_WORK REQUIRED_
Below are records; report the number of lines among them that include the word "MATRIX", and nothing further.

_RECORD SET_
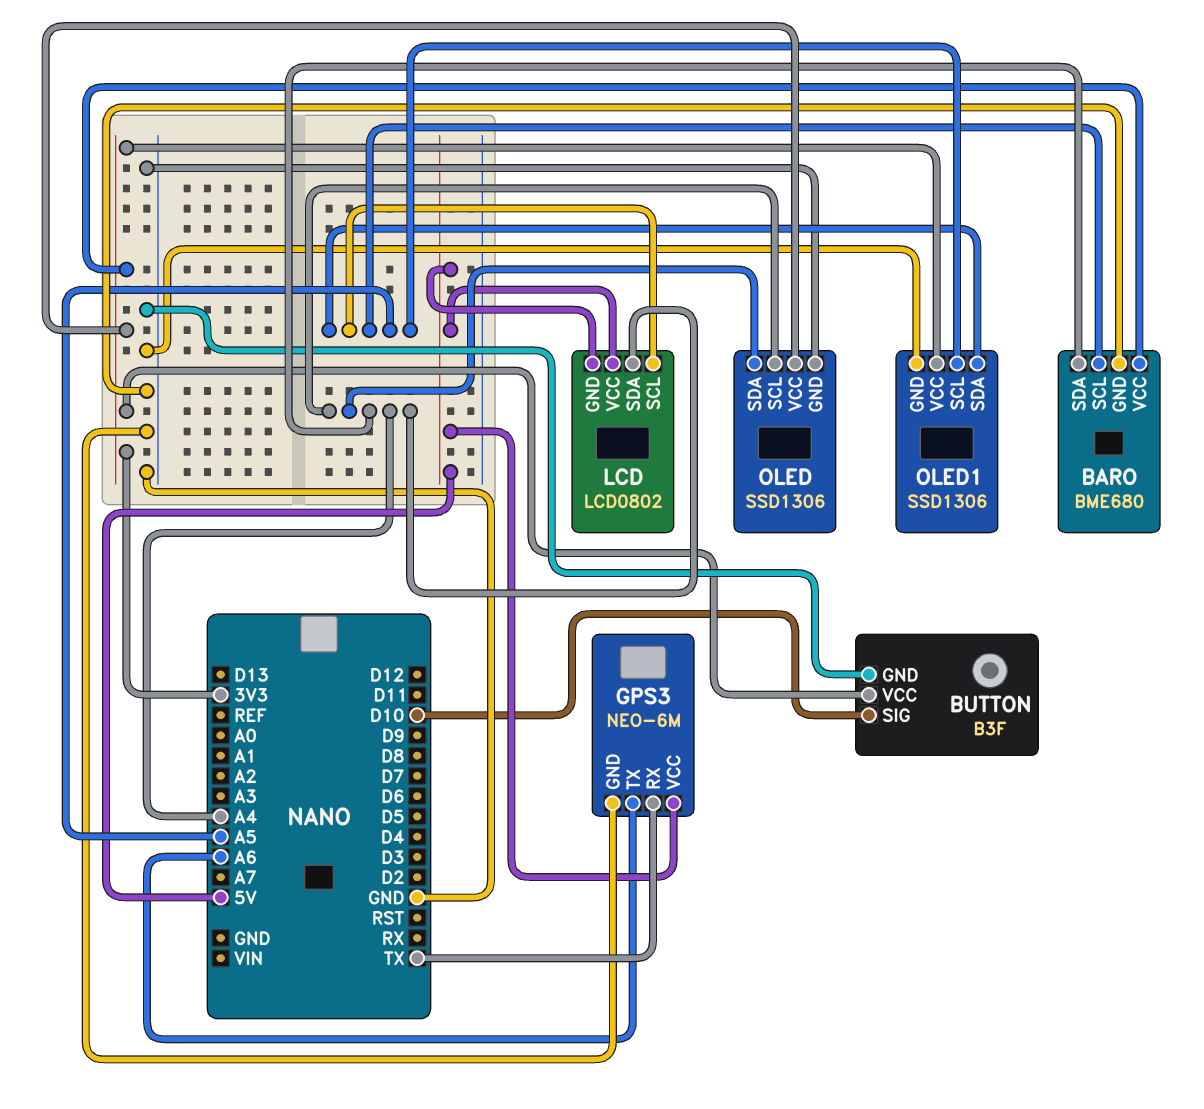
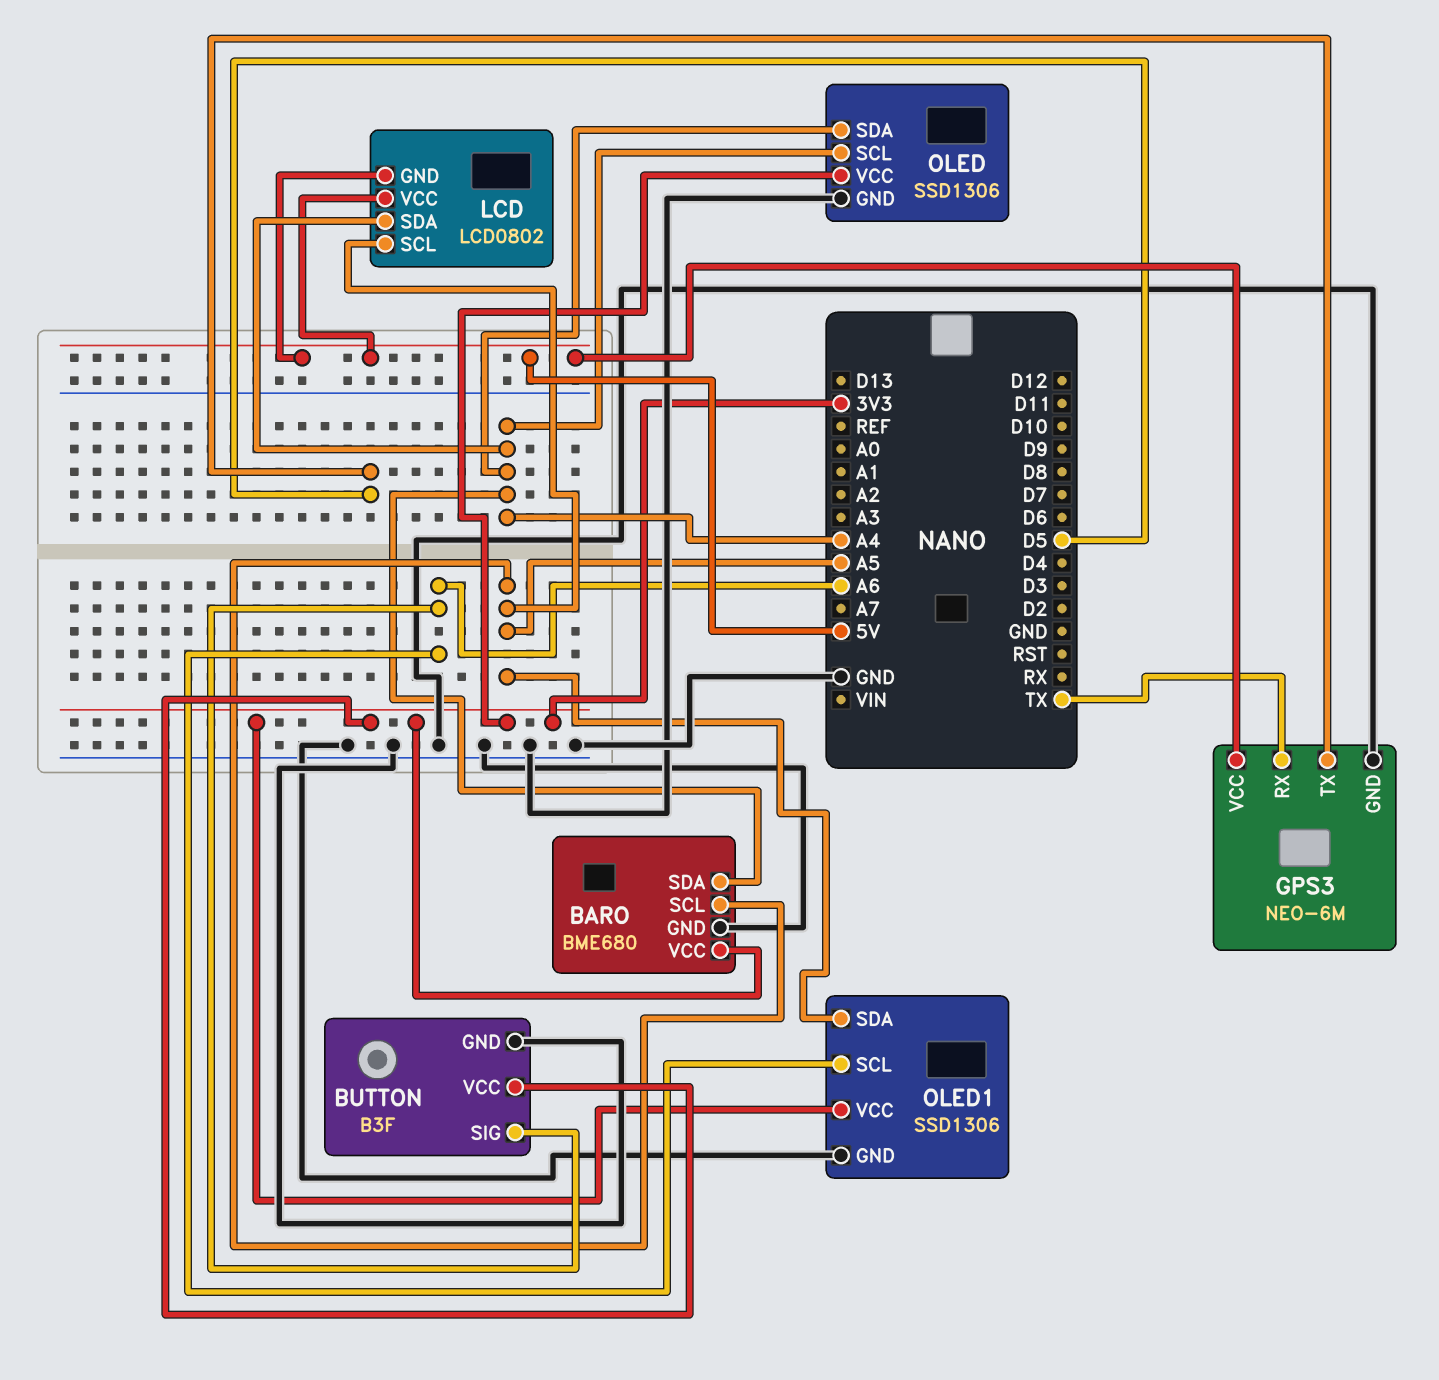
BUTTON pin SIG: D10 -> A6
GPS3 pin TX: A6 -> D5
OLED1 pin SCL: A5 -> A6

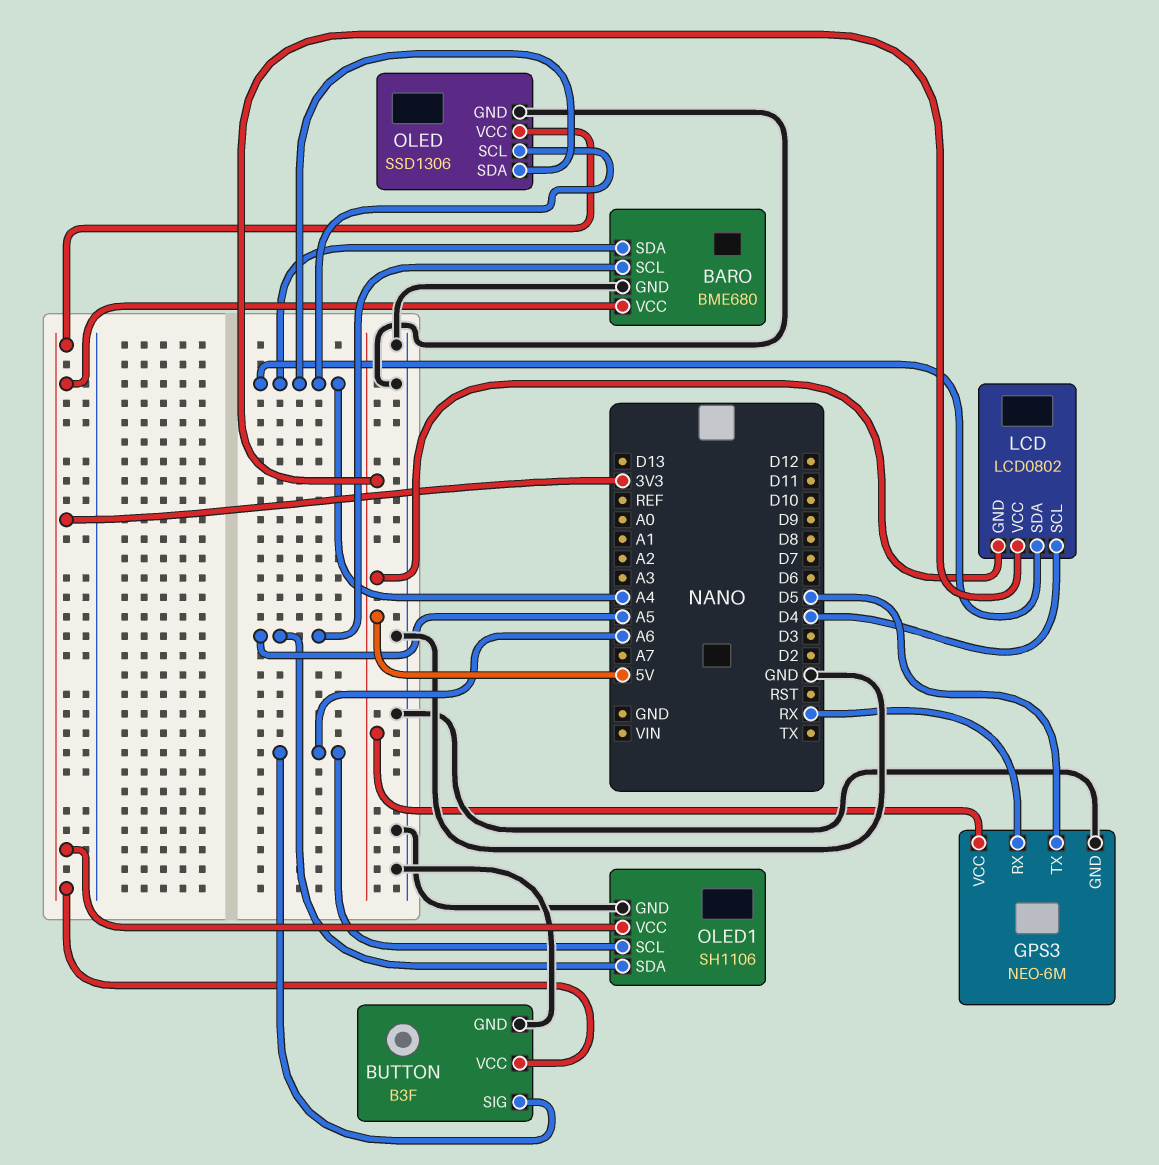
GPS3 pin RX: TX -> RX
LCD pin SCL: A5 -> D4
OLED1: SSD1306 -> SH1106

* * *

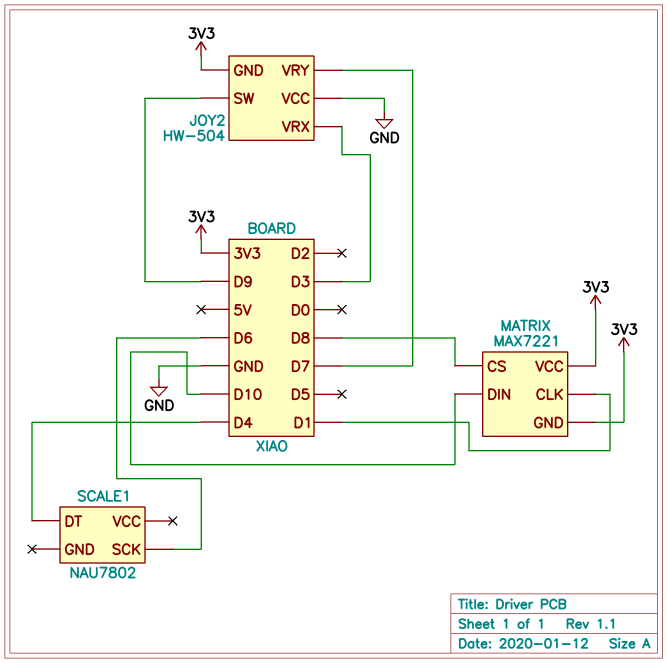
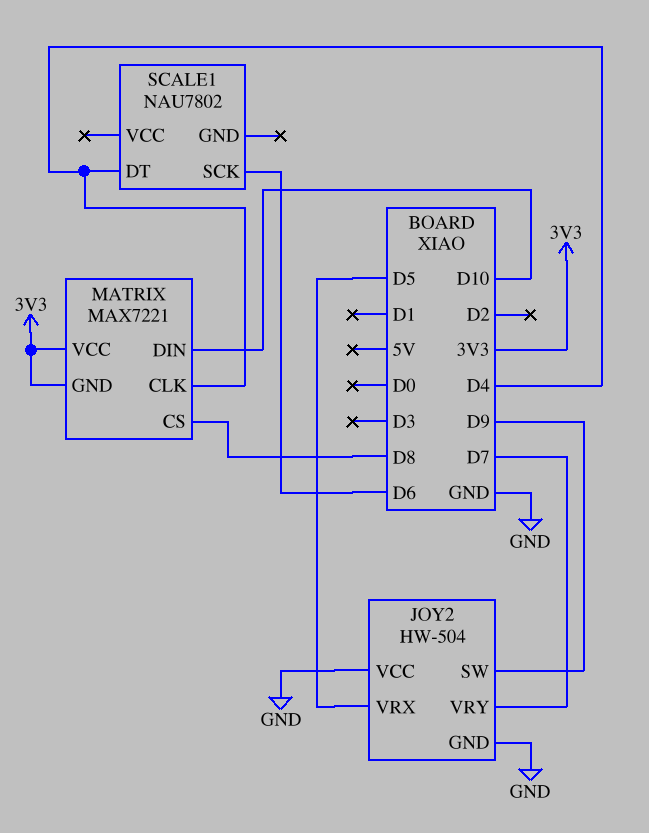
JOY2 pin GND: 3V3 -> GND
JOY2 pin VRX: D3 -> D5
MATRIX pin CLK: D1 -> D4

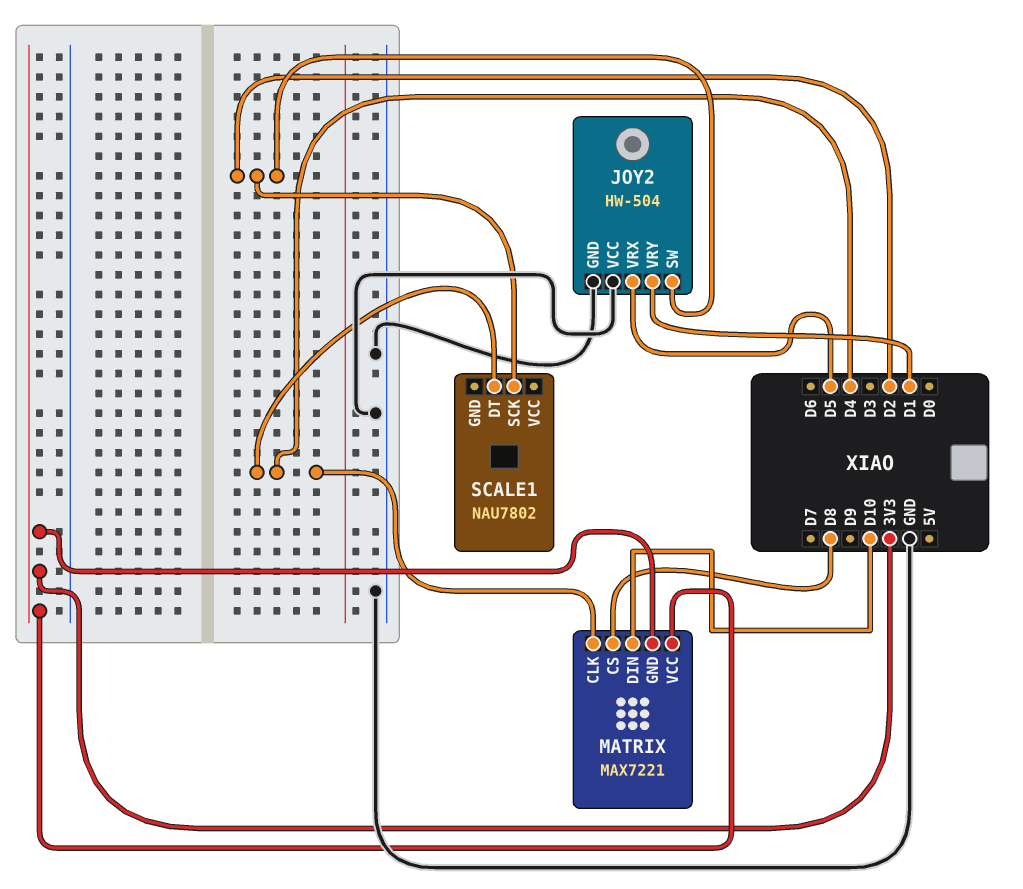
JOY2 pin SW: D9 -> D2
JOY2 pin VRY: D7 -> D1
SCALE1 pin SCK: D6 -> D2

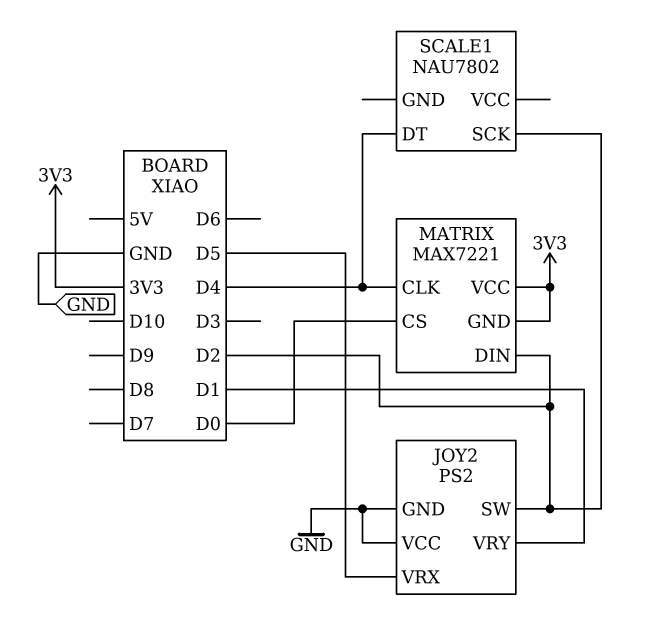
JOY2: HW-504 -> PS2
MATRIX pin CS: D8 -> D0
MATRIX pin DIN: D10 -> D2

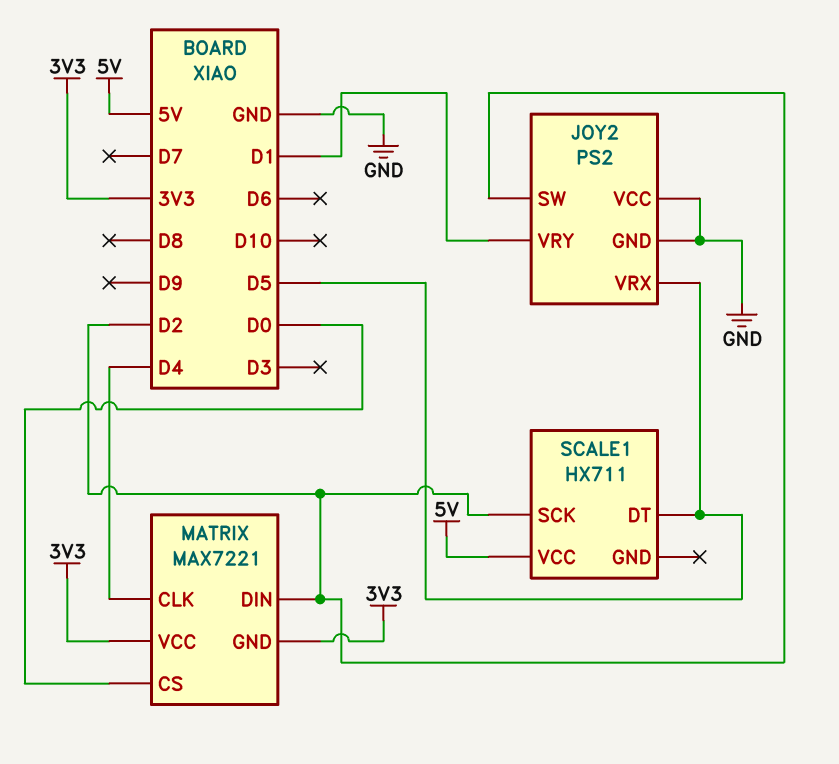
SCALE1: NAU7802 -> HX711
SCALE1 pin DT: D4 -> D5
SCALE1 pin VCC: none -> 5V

_FINISHED EXERCISE_
3